Give back every record below word for word, with the pictures omitted.

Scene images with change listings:
◆ ◆ ◆ ◆

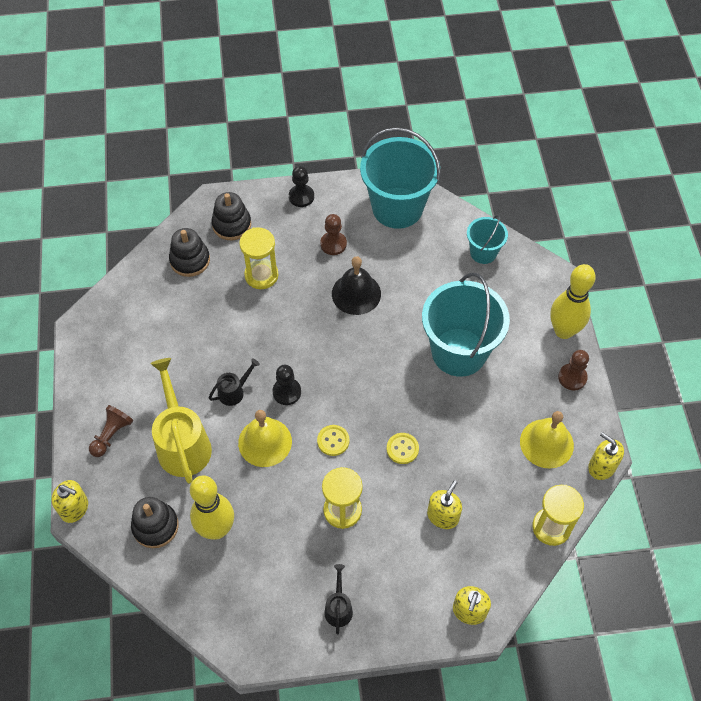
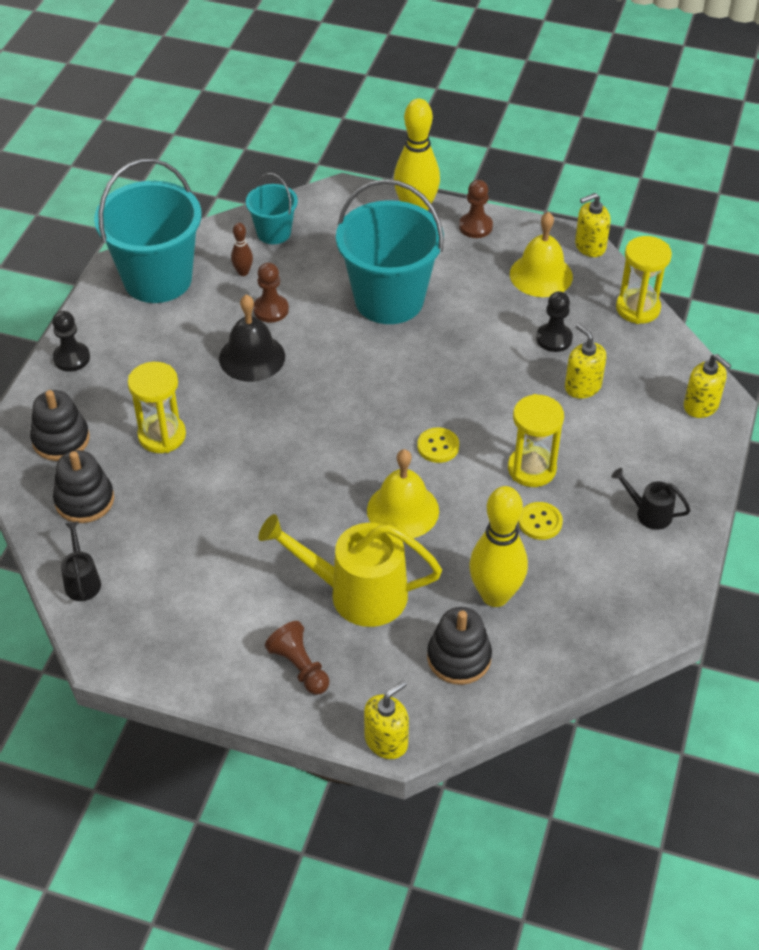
camera: 65 degrees left, 10 degrees down
(234, 391) = (314, 517): black watering can -> black watering can (82, 580)
(287, 392) = (347, 467): black pawn -> black pawn (554, 339)
(333, 244) = (166, 353): brown pawn -> brown pawn (271, 310)
(402, 449) = (483, 390): yellow button -> yellow button (540, 522)
(433, 252) = (243, 272): none -> brown bowling pin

◆ ◆ ◆ ◆

- Task response:
camera: 65 degrees left, 10 degrees down
(234, 391) = (314, 517): black watering can -> black watering can (82, 580)
(287, 392) = (347, 467): black pawn -> black pawn (554, 339)
(333, 244) = (166, 353): brown pawn -> brown pawn (271, 310)
(402, 449) = (483, 390): yellow button -> yellow button (540, 522)
(433, 252) = (243, 272): none -> brown bowling pin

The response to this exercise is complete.